◆ Brief
If a line includes the word "none", it belongs in the count; state the total for the data below and add nothing.

- - - -

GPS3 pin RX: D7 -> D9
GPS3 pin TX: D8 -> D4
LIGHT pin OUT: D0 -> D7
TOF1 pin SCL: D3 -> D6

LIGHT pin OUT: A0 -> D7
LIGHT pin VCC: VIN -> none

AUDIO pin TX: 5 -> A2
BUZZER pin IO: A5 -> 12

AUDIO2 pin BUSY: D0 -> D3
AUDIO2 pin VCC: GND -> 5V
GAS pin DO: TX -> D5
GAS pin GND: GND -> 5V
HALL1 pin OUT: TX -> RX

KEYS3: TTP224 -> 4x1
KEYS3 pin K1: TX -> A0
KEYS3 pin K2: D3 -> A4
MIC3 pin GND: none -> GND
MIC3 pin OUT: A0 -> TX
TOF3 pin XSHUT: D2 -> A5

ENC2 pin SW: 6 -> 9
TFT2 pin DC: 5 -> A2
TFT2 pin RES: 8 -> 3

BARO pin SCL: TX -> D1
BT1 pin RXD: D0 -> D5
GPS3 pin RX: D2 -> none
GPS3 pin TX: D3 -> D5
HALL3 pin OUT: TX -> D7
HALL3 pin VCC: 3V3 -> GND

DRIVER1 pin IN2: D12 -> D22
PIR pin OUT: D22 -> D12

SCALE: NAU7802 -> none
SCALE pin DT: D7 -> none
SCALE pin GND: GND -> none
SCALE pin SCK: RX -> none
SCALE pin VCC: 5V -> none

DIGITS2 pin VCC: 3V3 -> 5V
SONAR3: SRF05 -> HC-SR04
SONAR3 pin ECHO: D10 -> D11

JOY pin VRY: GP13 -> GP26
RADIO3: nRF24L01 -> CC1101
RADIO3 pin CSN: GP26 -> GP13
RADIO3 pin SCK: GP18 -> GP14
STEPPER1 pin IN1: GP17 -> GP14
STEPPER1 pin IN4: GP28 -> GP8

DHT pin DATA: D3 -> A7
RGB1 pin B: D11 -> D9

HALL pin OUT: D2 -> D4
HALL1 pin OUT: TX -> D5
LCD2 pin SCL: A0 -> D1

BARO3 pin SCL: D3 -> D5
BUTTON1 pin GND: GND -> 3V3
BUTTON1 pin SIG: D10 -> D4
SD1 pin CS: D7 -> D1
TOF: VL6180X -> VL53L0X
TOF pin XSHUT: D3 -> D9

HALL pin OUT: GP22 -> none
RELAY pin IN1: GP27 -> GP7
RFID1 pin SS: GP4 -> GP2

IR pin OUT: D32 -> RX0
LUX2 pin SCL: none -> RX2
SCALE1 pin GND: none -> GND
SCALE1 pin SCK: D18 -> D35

- - - -

◆ Exercise solution
11